_BRIEF_. In the listing that follows, locate the line containing "orange plate A10:A11" and the line containing "green cone I13". Retype exactly those two lines and every line between them, and nothing more.

_RECORD SET_.
------------------------------------------------

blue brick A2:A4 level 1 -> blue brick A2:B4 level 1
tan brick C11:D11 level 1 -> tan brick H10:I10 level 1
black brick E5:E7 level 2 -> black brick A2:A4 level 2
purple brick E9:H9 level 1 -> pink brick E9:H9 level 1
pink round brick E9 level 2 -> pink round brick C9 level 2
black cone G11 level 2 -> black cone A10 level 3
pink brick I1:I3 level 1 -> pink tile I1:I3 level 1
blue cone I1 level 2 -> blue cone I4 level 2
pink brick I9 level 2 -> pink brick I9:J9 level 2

------------------------------------------------

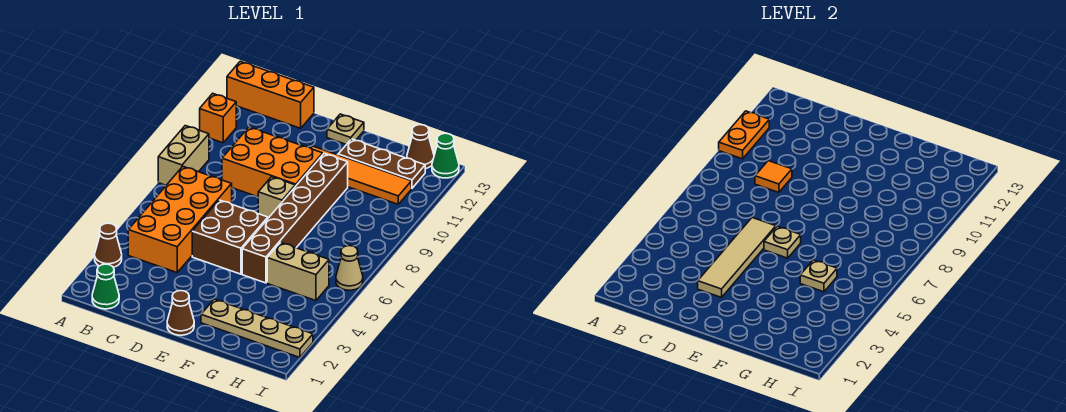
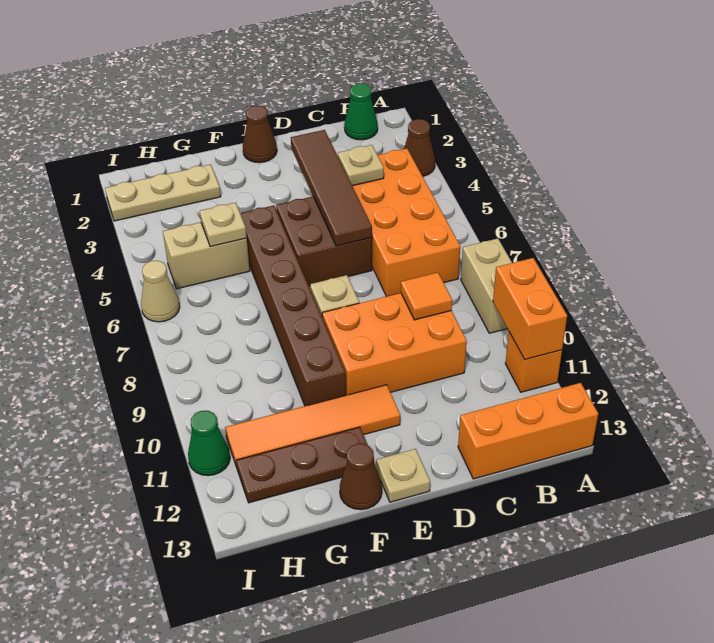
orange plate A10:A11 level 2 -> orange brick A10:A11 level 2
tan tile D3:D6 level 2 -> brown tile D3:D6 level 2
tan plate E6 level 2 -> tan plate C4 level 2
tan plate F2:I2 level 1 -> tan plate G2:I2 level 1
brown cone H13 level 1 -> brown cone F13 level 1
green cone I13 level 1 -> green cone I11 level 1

------------------------------------------------

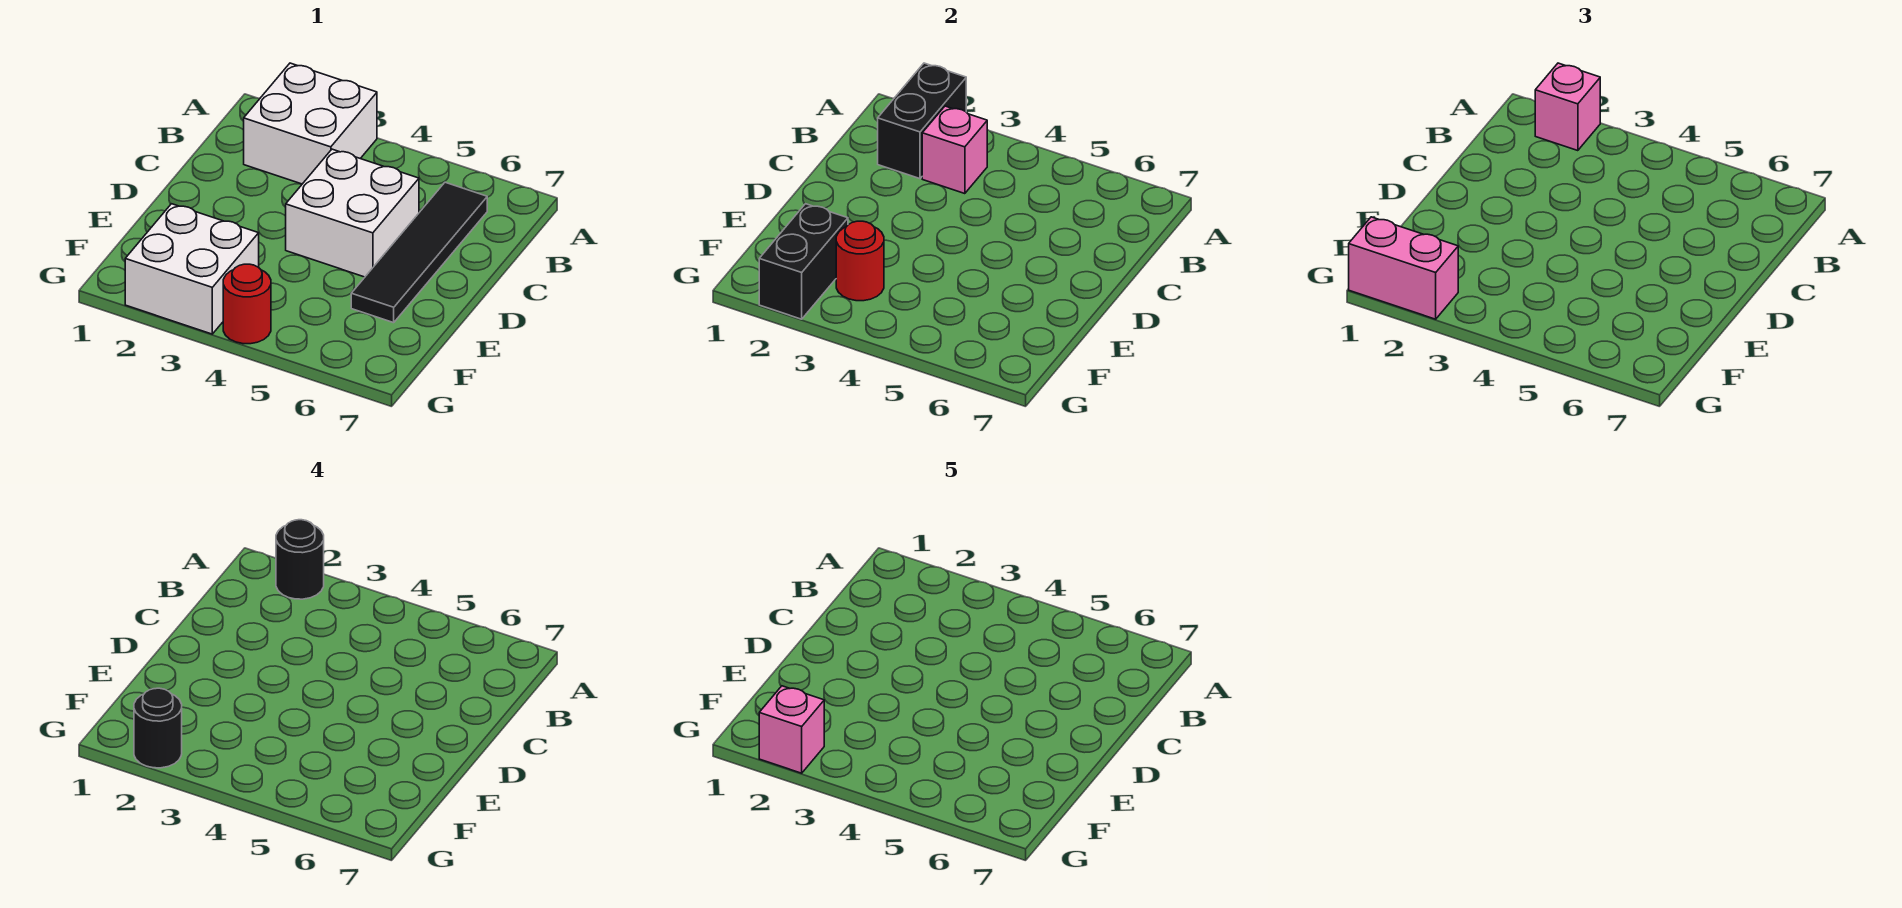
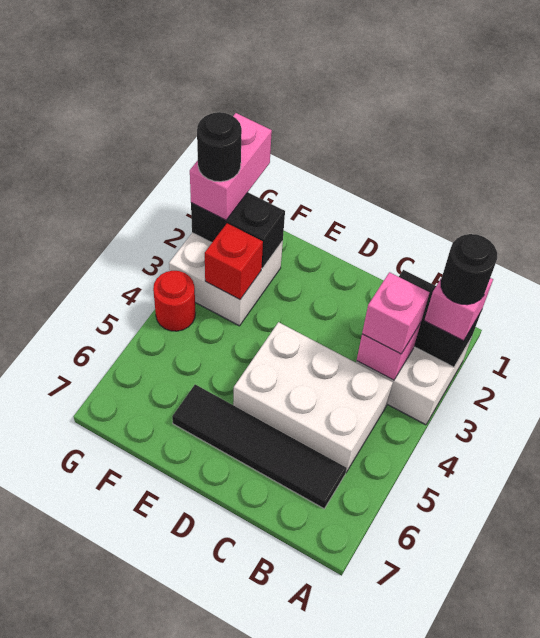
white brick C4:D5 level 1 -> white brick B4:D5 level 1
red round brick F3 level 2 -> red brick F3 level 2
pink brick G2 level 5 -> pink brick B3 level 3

------------------------------------------------

_REPLY_.
orange plate A10:A11 level 2 -> orange brick A10:A11 level 2
tan tile D3:D6 level 2 -> brown tile D3:D6 level 2
tan plate E6 level 2 -> tan plate C4 level 2
tan plate F2:I2 level 1 -> tan plate G2:I2 level 1
brown cone H13 level 1 -> brown cone F13 level 1
green cone I13 level 1 -> green cone I11 level 1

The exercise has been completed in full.